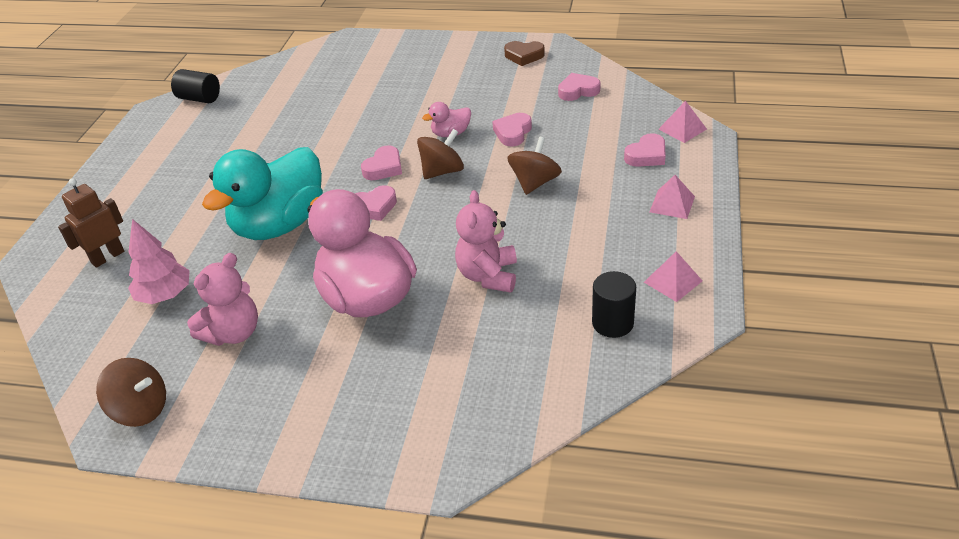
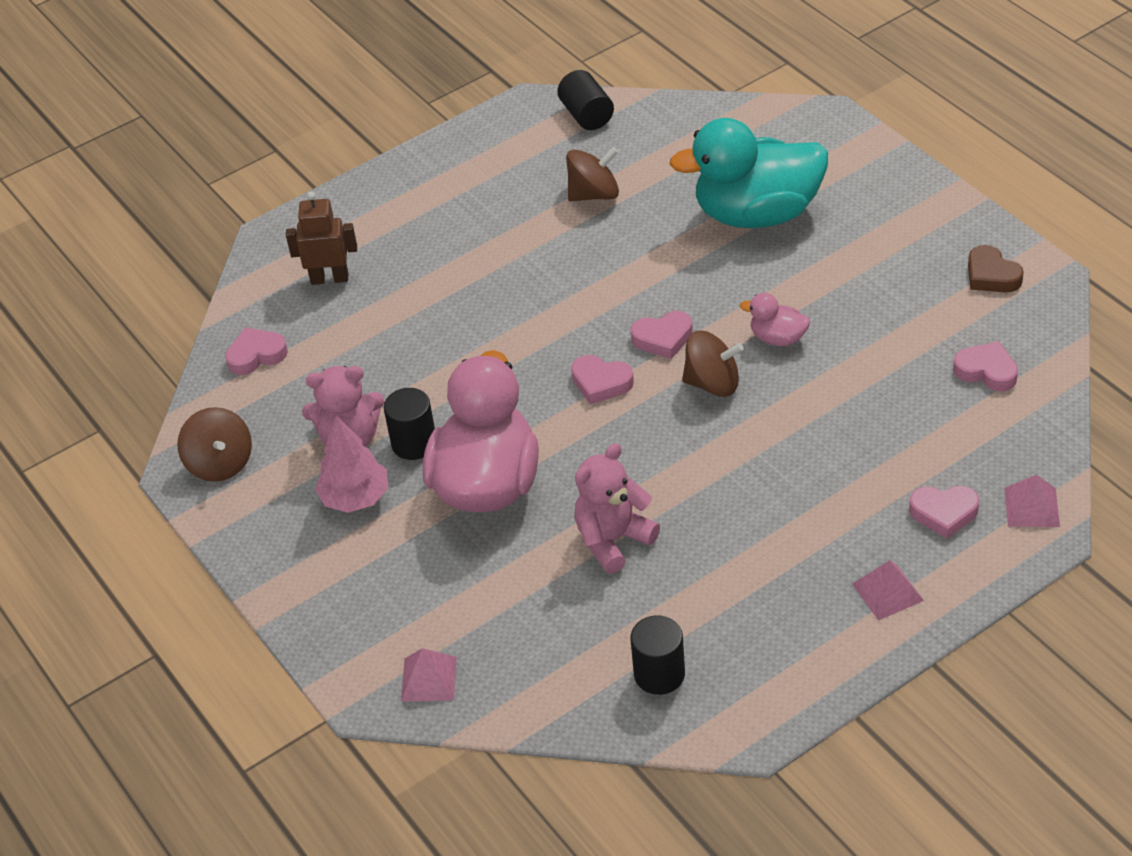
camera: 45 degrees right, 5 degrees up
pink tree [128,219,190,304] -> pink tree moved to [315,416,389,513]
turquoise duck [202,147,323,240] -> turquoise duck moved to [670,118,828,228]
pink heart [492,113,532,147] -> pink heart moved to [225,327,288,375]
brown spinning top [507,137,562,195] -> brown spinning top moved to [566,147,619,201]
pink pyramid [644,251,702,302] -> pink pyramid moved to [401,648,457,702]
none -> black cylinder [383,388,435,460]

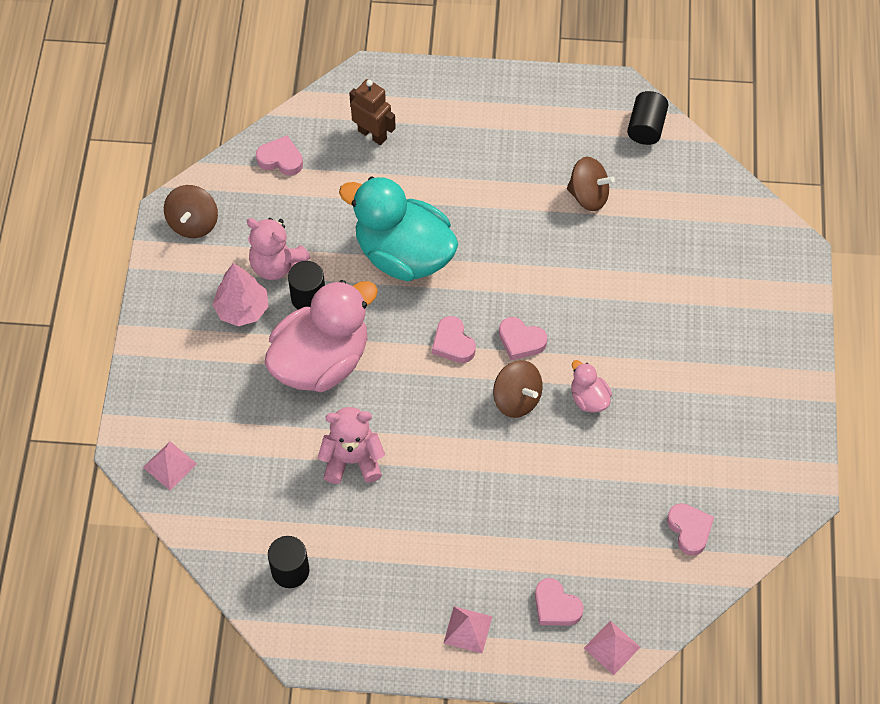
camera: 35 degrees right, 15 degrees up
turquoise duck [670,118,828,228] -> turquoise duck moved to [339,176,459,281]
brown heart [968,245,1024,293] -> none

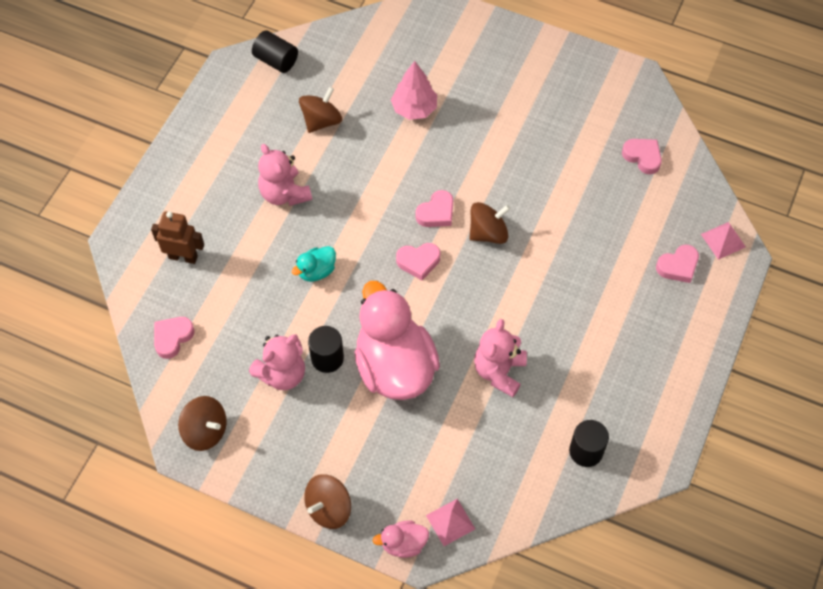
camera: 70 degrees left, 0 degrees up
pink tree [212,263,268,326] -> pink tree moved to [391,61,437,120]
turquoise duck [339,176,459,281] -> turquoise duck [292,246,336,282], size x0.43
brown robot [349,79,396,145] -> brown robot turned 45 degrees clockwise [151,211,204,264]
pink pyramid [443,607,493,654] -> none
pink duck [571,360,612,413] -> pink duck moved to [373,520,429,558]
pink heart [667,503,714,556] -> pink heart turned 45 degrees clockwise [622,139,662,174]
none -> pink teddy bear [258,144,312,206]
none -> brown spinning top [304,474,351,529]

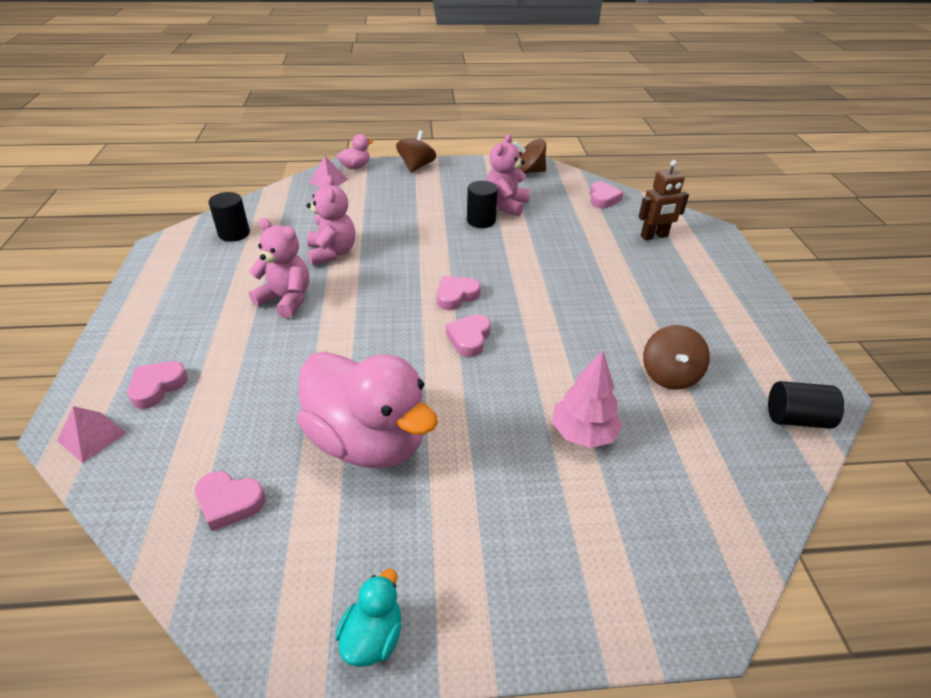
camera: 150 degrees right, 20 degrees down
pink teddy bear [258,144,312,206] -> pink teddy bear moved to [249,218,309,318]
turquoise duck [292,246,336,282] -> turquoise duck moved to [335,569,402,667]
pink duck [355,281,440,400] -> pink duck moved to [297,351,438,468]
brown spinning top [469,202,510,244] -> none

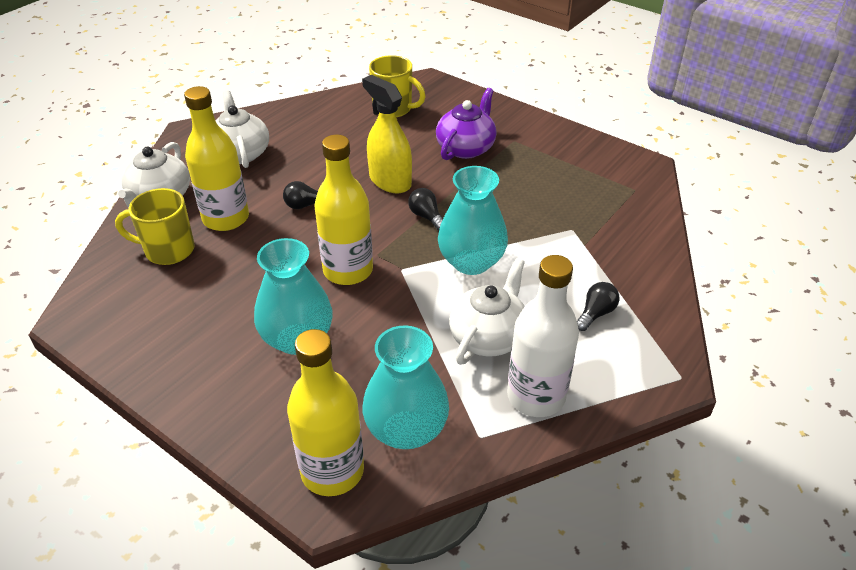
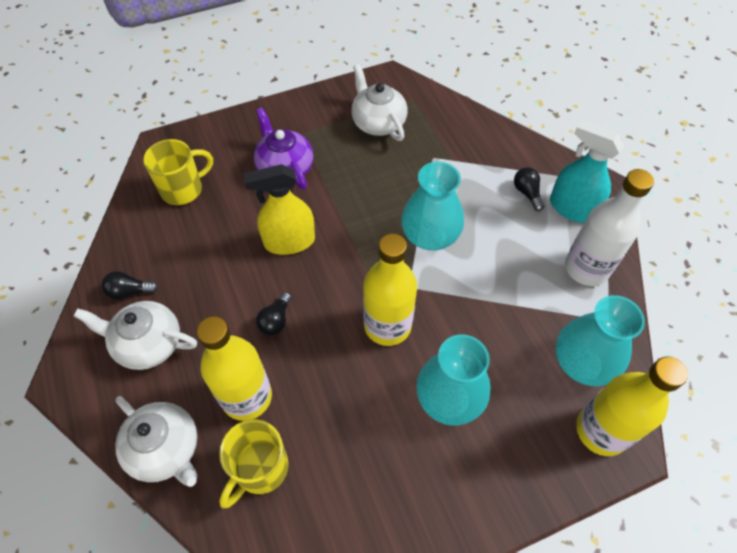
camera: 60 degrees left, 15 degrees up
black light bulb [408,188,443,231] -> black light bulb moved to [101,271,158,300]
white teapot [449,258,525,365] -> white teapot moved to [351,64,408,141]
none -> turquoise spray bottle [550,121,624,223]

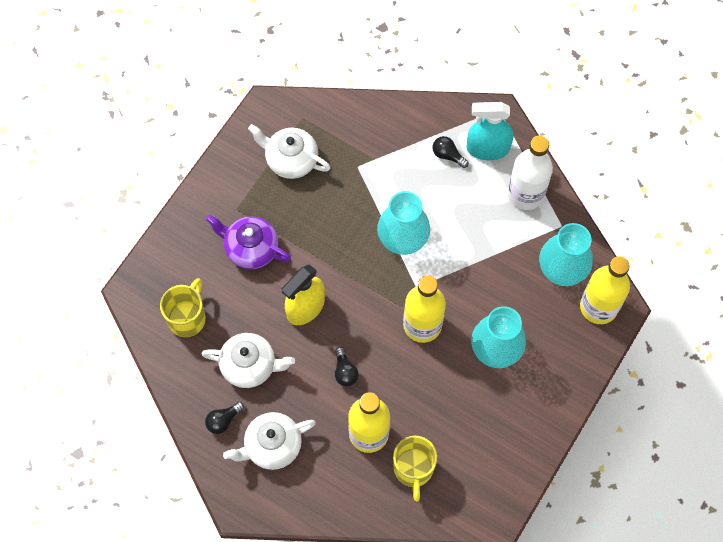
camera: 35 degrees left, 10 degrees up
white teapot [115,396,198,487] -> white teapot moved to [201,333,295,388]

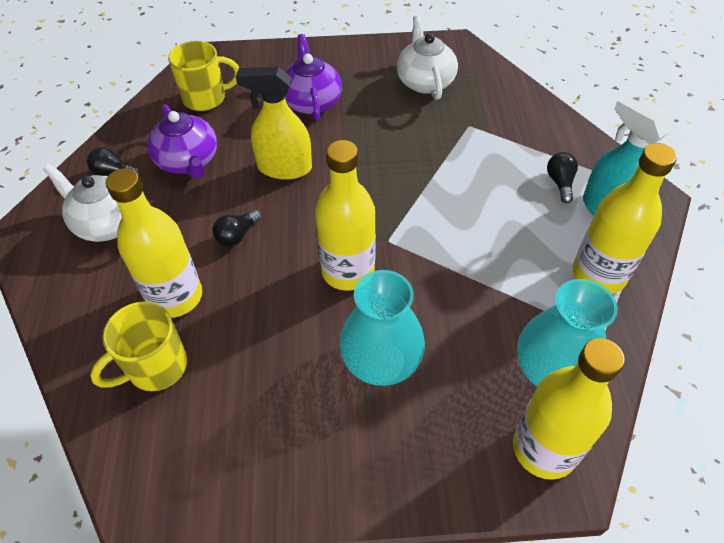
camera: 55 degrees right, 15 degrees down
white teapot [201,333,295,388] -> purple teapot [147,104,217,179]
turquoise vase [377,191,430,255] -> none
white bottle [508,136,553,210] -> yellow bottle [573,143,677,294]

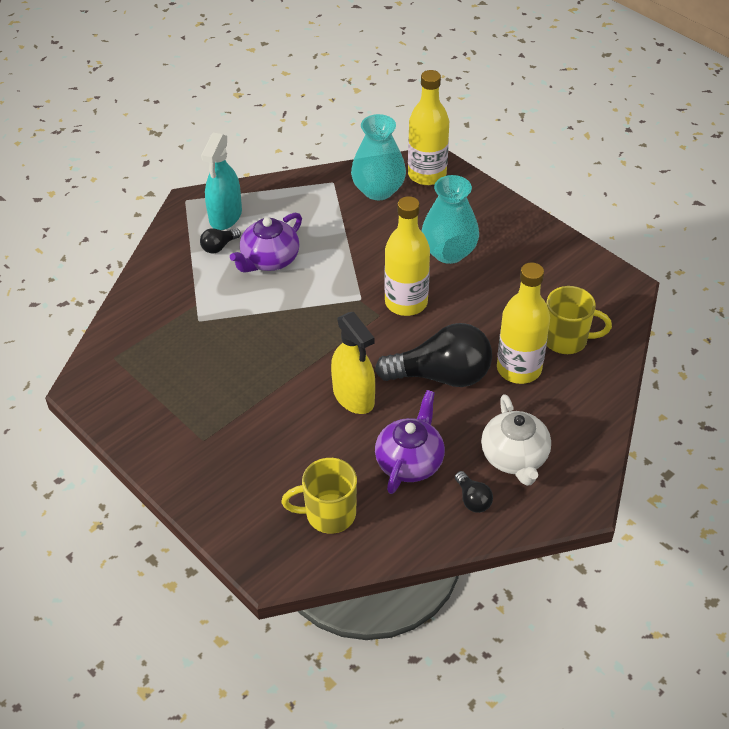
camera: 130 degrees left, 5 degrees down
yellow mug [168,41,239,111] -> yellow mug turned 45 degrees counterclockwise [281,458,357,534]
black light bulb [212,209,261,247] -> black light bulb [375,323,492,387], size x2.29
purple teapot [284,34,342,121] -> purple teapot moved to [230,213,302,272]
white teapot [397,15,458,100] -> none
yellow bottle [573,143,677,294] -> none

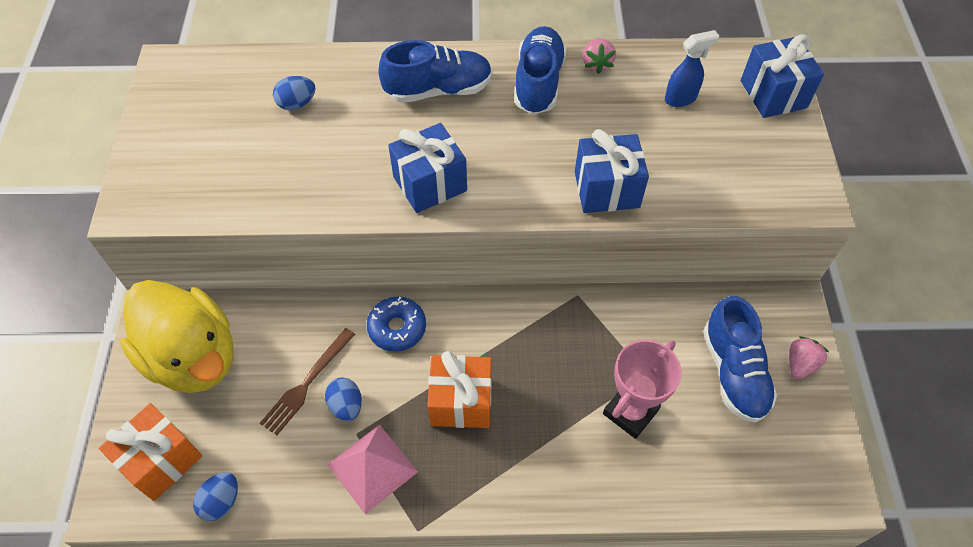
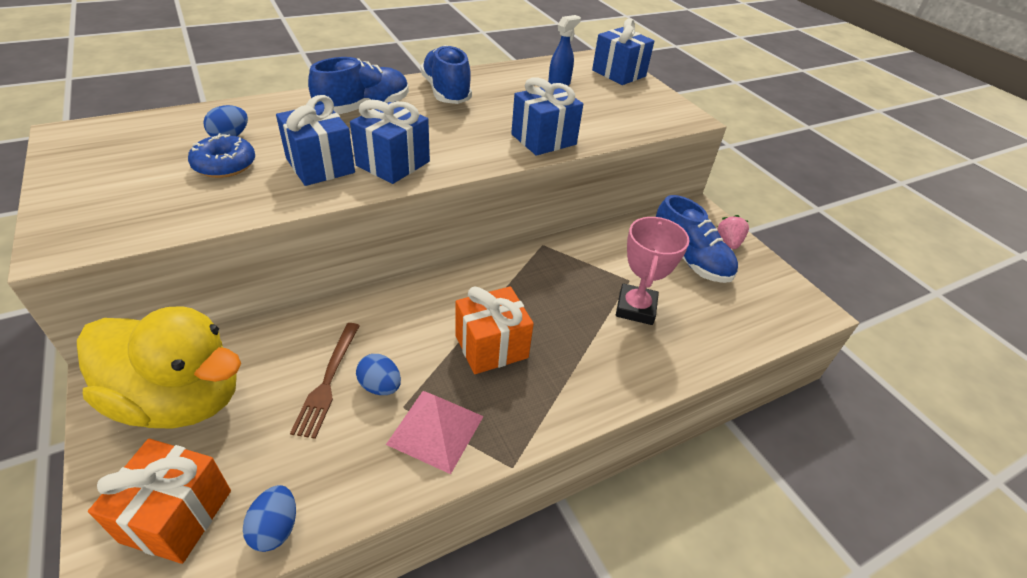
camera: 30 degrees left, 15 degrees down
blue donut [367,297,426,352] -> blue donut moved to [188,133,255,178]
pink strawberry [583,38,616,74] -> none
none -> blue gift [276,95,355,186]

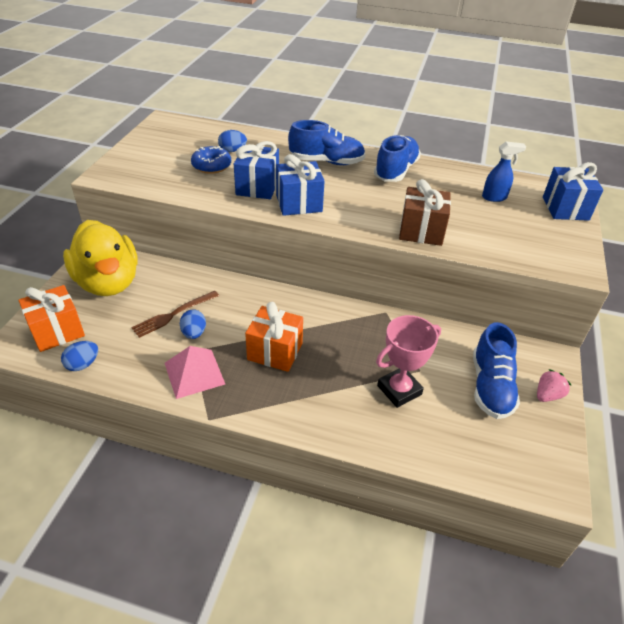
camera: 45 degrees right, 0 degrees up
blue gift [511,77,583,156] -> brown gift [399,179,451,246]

→ What is needed
Here the job is to quote the lines from the one with "camera: 60 degrees left, 15 degrees up" through the end of the material, both included, exactly; please skip the pictures.

→ Result below
camera: 60 degrees left, 15 degrees up
black light bulb [408,188,443,231] -> black light bulb moved to [101,271,158,300]
white teapot [449,258,525,365] -> white teapot moved to [351,64,408,141]
none -> turquoise spray bottle [550,121,624,223]

camera: 35 degrees left, 10 degrees up
white teapot [115,396,198,487] -> white teapot moved to [201,333,295,388]

camera: 55 degrees right, 15 degrees down
white teapot [201,333,295,388] -> purple teapot [147,104,217,179]
turquoise vase [377,191,430,255] -> none
white bottle [508,136,553,210] -> yellow bottle [573,143,677,294]

camera: 130 degrees left, 5 degrees down
yellow mug [168,41,239,111] -> yellow mug turned 45 degrees counterclockwise [281,458,357,534]
black light bulb [212,209,261,247] -> black light bulb [375,323,492,387], size x2.29
purple teapot [284,34,342,121] -> purple teapot moved to [230,213,302,272]
white teapot [397,15,458,100] -> none
yellow bottle [573,143,677,294] -> none

camera: 30 degrees left, 15 degrees down
blue donut [367,297,426,352] -> blue donut moved to [188,133,255,178]
pink strawberry [583,38,616,74] -> none
none -> blue gift [276,95,355,186]

camera: 45 degrees right, 0 degrees up
blue gift [511,77,583,156] -> brown gift [399,179,451,246]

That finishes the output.